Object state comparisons

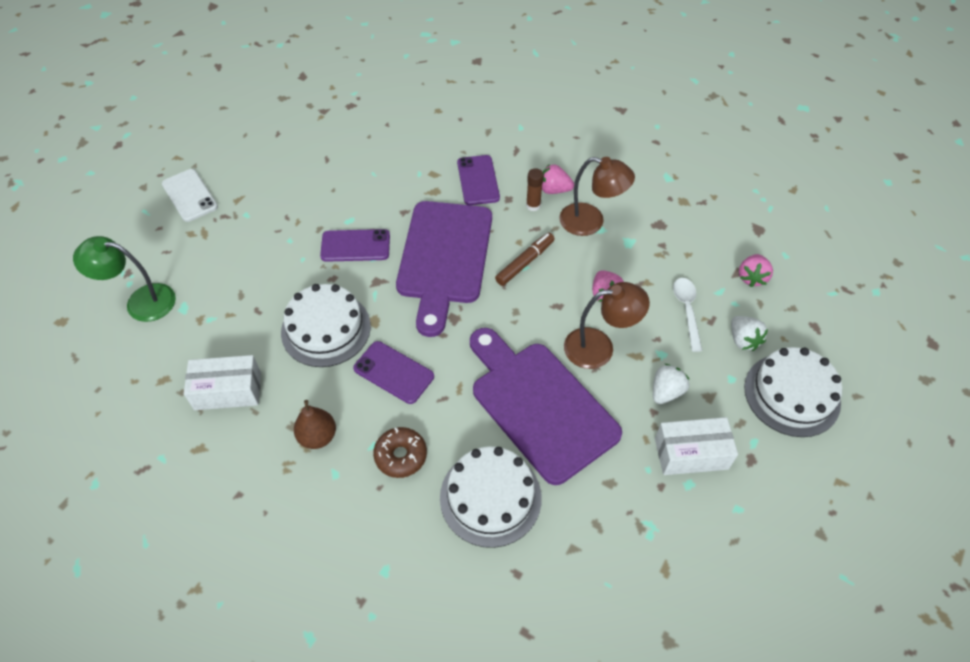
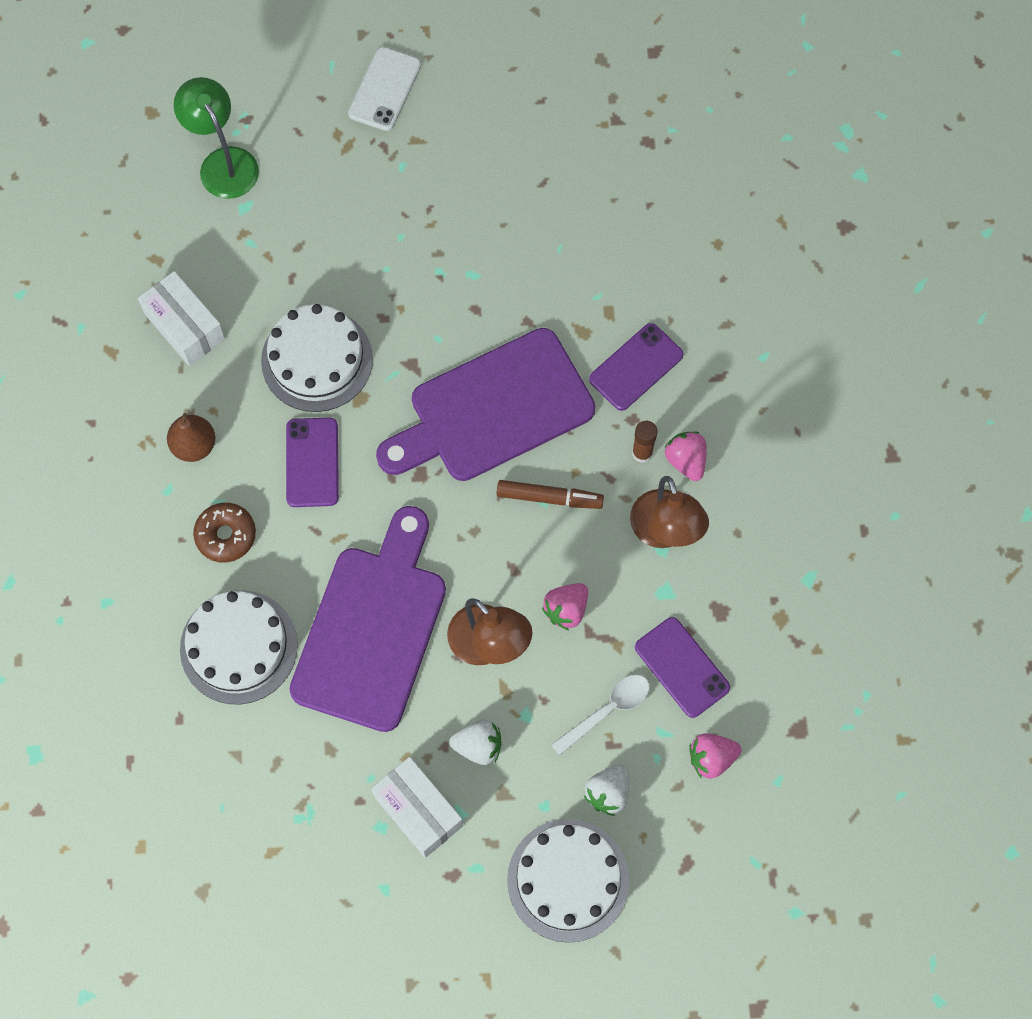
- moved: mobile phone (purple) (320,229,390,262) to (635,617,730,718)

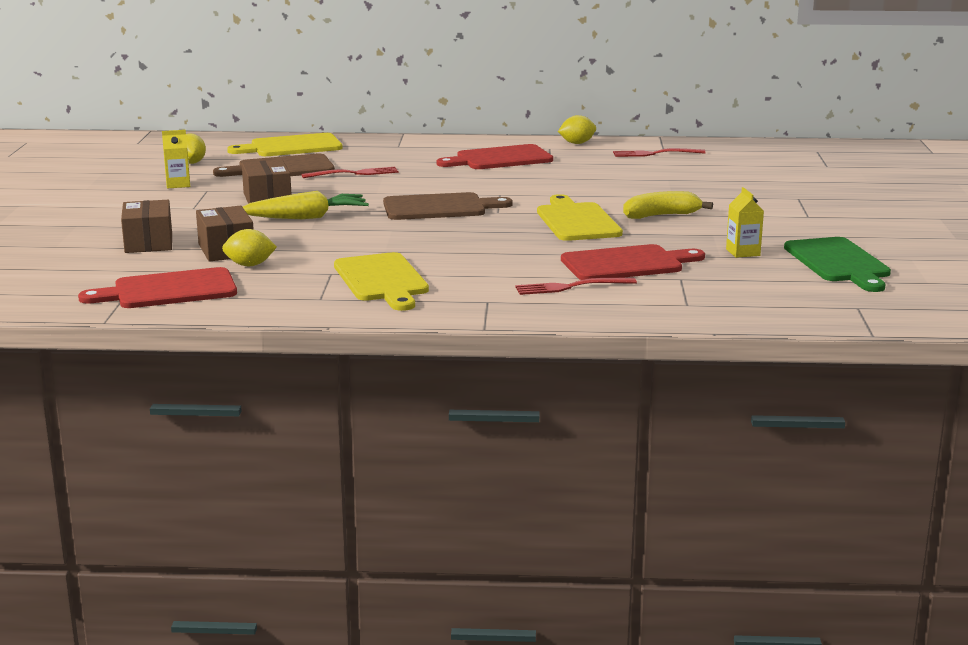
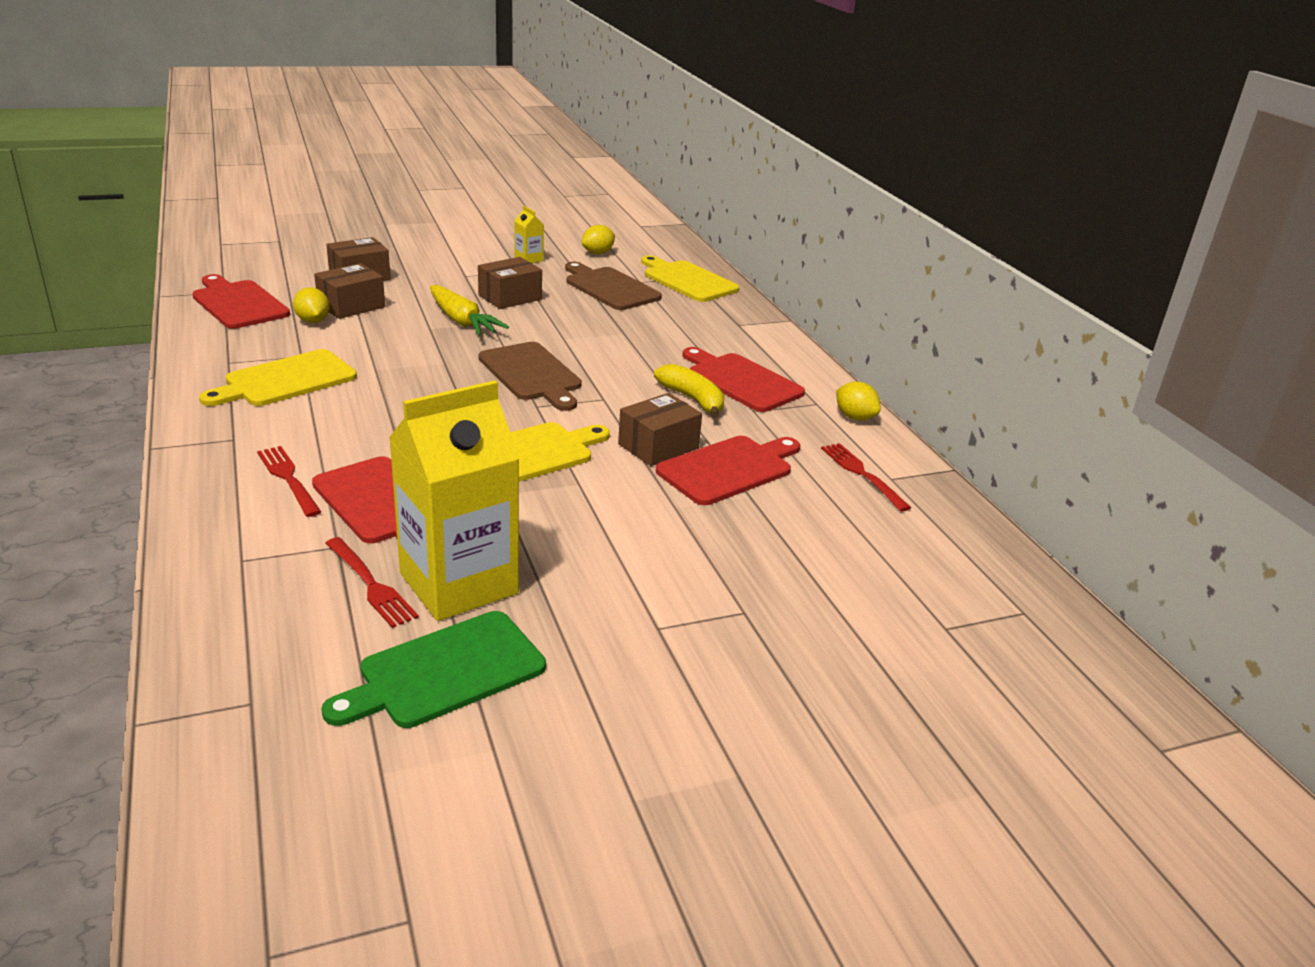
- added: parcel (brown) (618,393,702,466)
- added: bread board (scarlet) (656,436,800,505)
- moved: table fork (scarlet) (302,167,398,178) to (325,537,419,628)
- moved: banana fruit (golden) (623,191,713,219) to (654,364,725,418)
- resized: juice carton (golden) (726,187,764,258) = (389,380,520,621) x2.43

▶ **TASK PROMPT**
Please write out all the entries above again exactly as they appear, skipping any images.

▶ **YOUR SOLUTION**
- moved: mobile phone (purple) (320,229,390,262) to (635,617,730,718)

- added: parcel (brown) (618,393,702,466)
- added: bread board (scarlet) (656,436,800,505)
- moved: table fork (scarlet) (302,167,398,178) to (325,537,419,628)
- moved: banana fruit (golden) (623,191,713,219) to (654,364,725,418)
- resized: juice carton (golden) (726,187,764,258) = (389,380,520,621) x2.43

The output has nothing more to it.